WORK TASK: All that should come back is the lines of the data below from the one containing "C8: 33nF (GND, N_5) -> none" to the one containing "R13: 330 (+9V, U1/IN+) -> 330 (N_6, N_10)", inclusive, exactly as they stand.

RECORDS FOR THIS EXERCISE:
============================================================

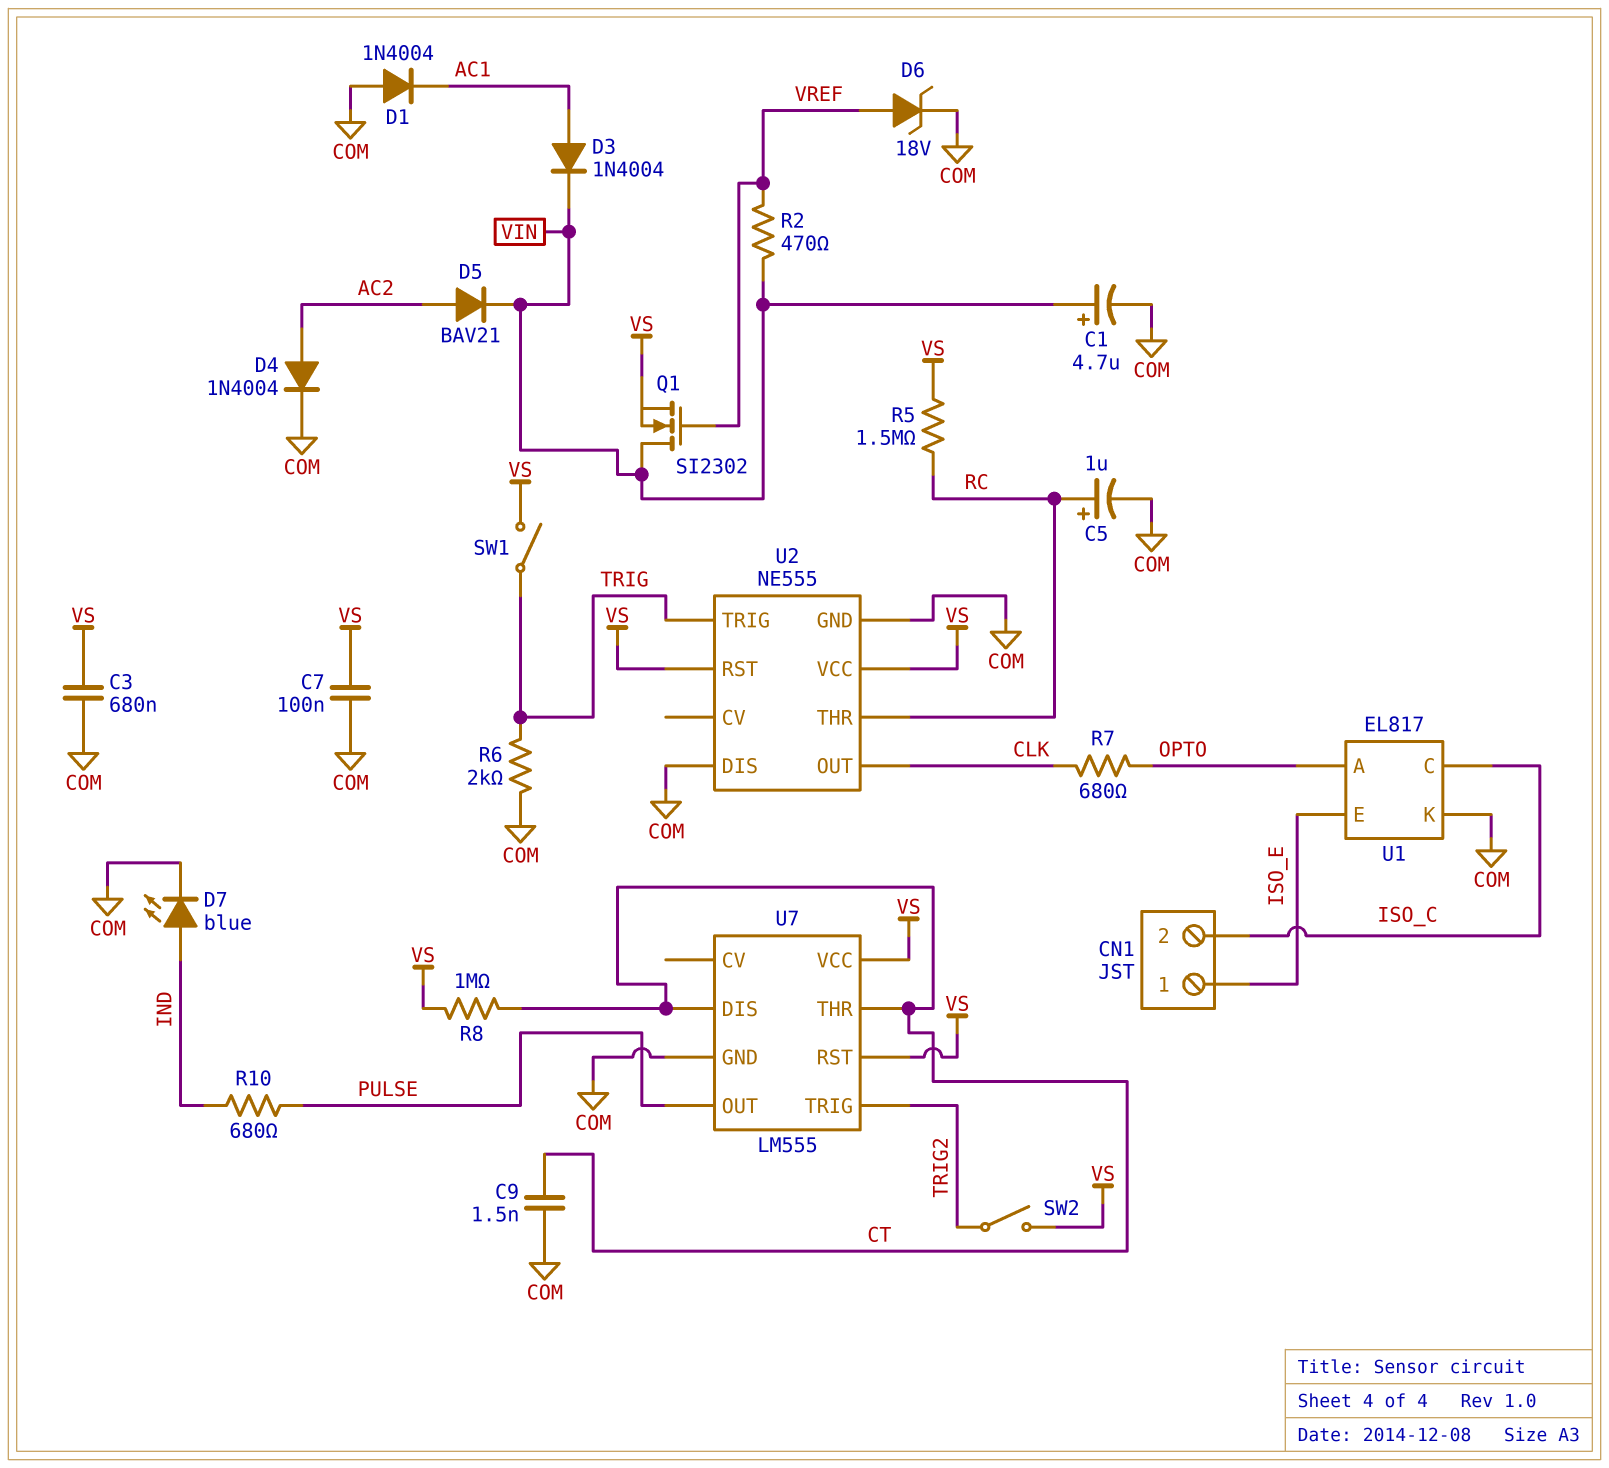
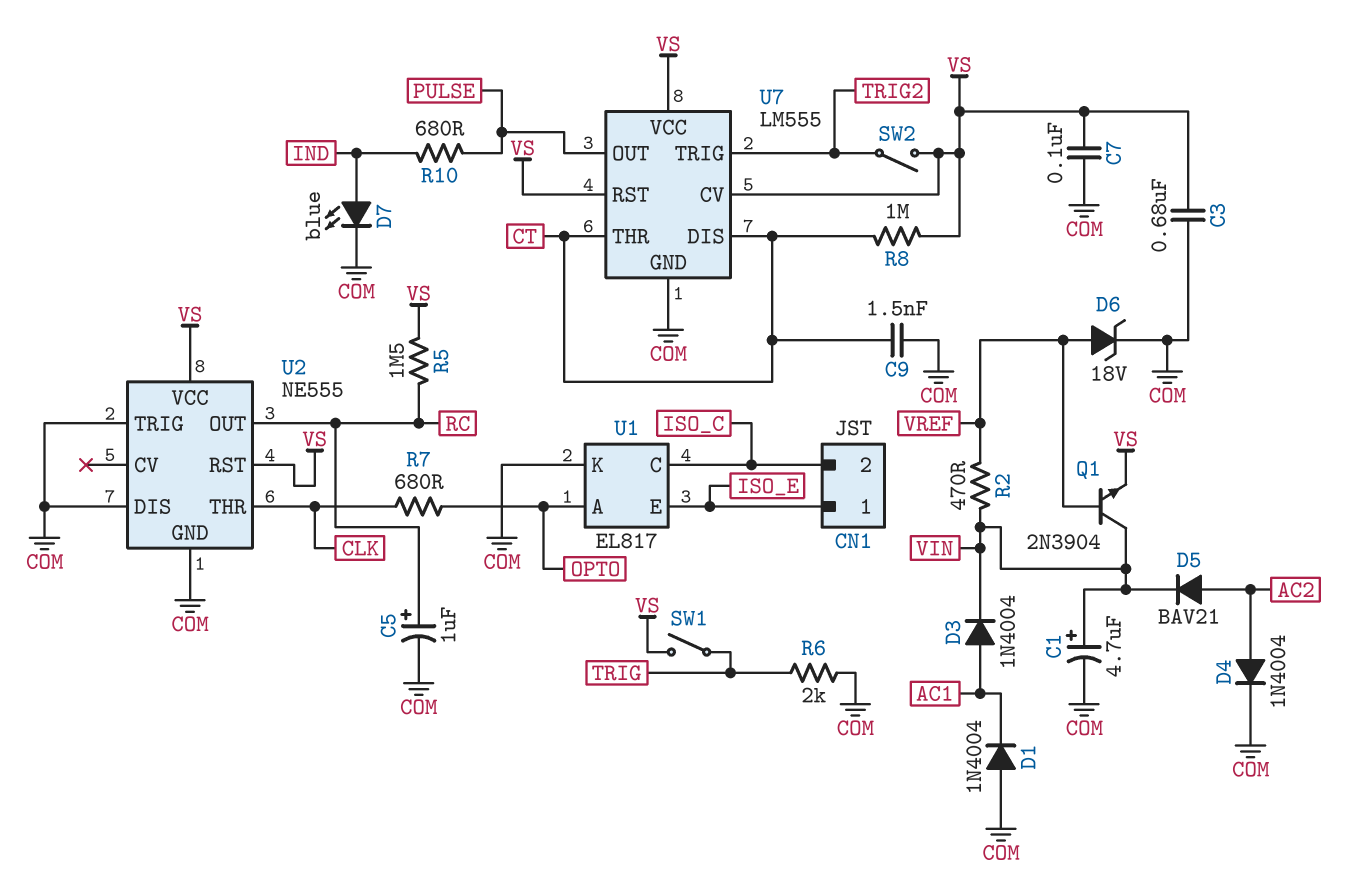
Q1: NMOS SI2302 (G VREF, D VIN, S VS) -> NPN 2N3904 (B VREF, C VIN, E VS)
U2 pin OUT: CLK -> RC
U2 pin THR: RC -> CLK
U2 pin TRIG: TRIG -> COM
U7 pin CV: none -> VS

============================================================

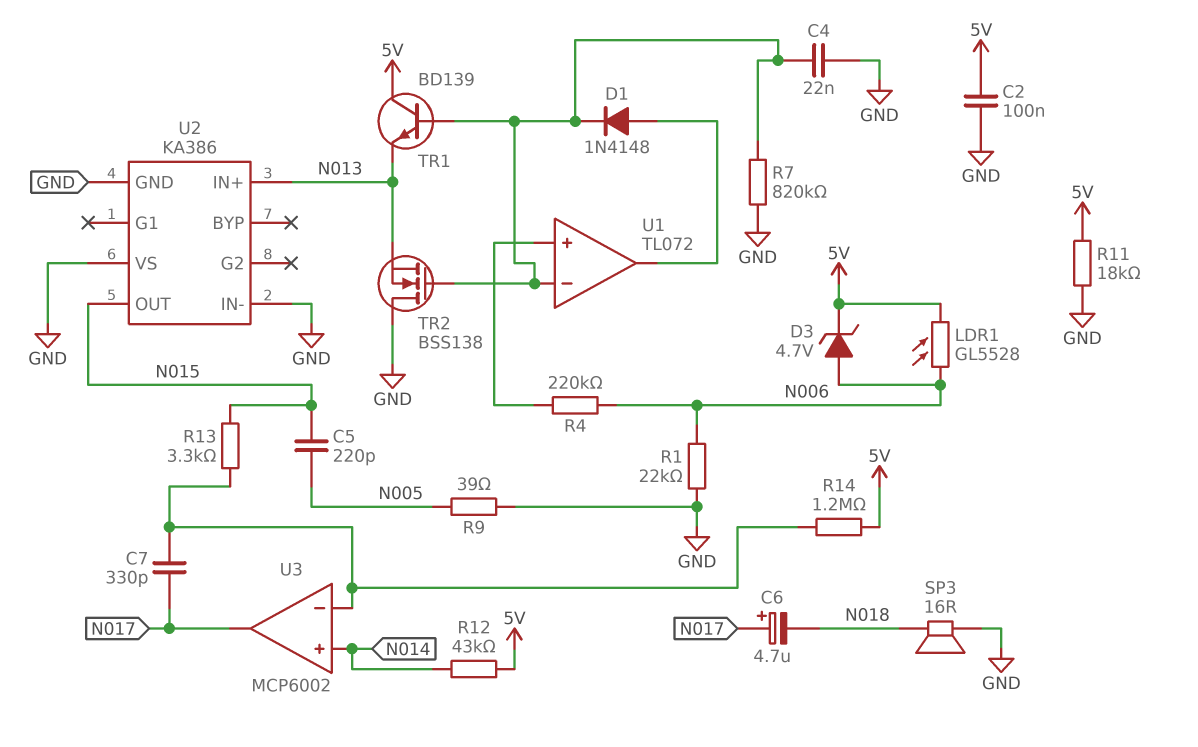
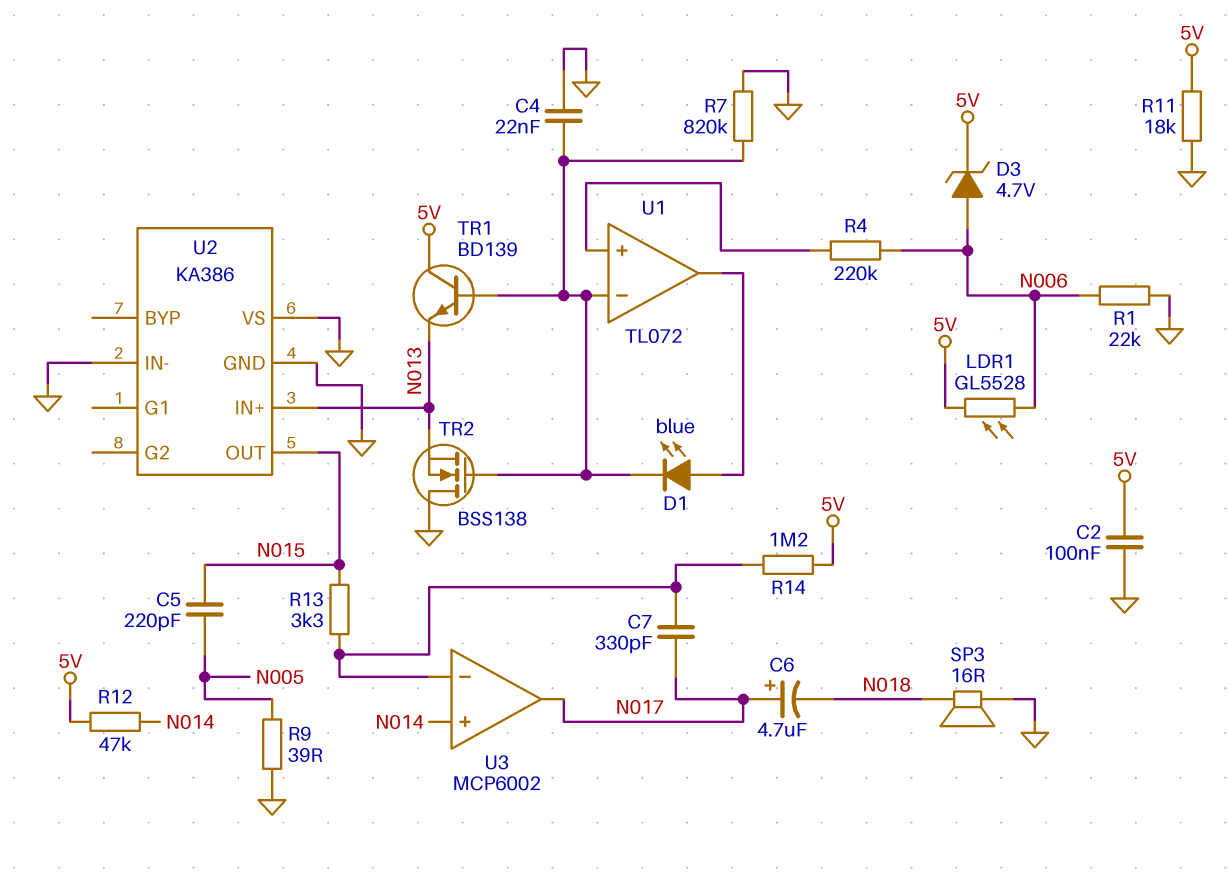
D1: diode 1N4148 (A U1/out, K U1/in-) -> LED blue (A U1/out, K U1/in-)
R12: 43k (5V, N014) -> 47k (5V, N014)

============================================================

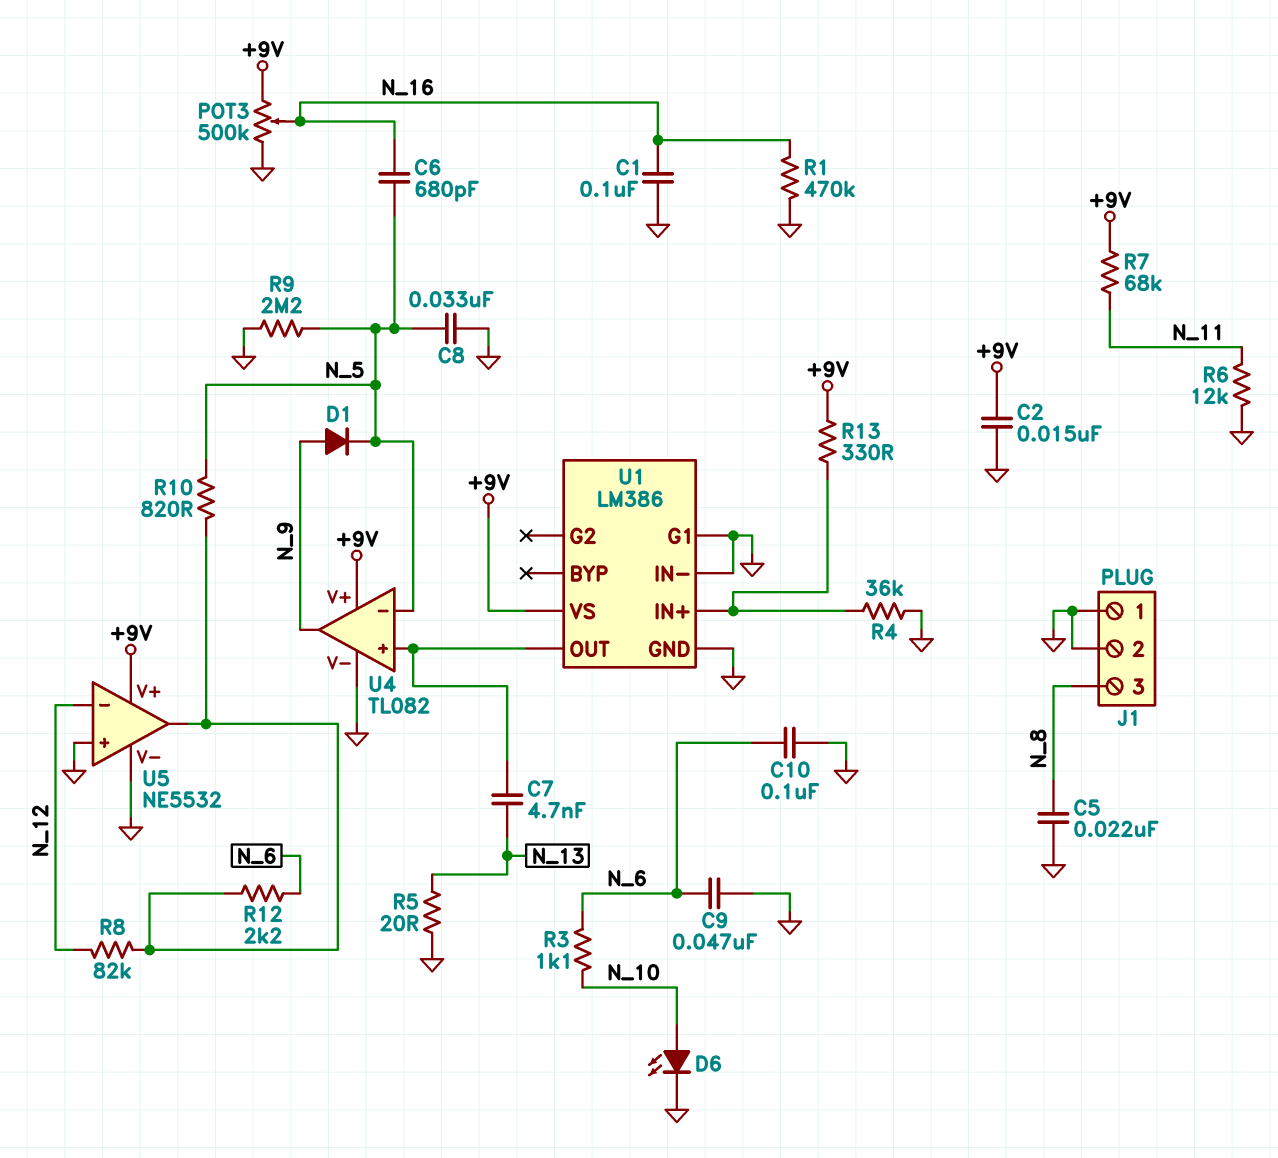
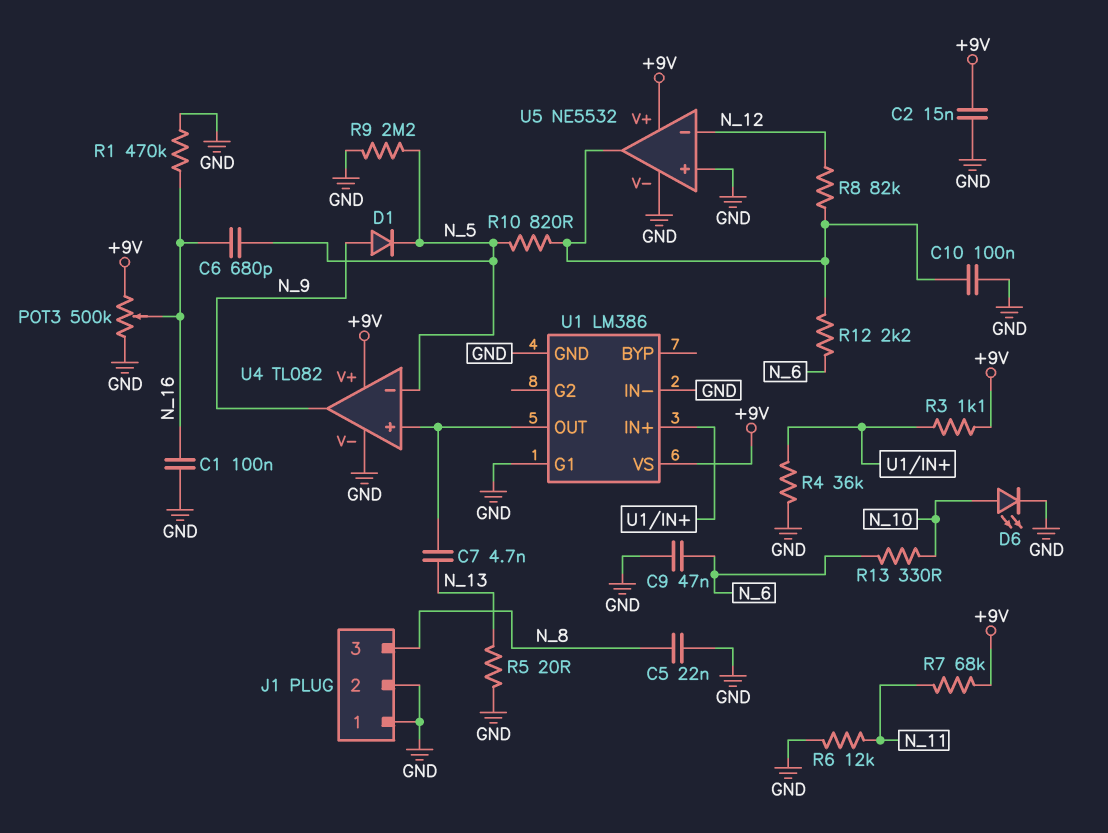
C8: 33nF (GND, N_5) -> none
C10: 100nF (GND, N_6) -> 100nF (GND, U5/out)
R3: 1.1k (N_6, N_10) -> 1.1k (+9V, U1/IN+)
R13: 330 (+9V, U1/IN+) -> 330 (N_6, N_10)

============================================================

PROBLEM SOLUTION:
C8: 33nF (GND, N_5) -> none
C10: 100nF (GND, N_6) -> 100nF (GND, U5/out)
R3: 1.1k (N_6, N_10) -> 1.1k (+9V, U1/IN+)
R13: 330 (+9V, U1/IN+) -> 330 (N_6, N_10)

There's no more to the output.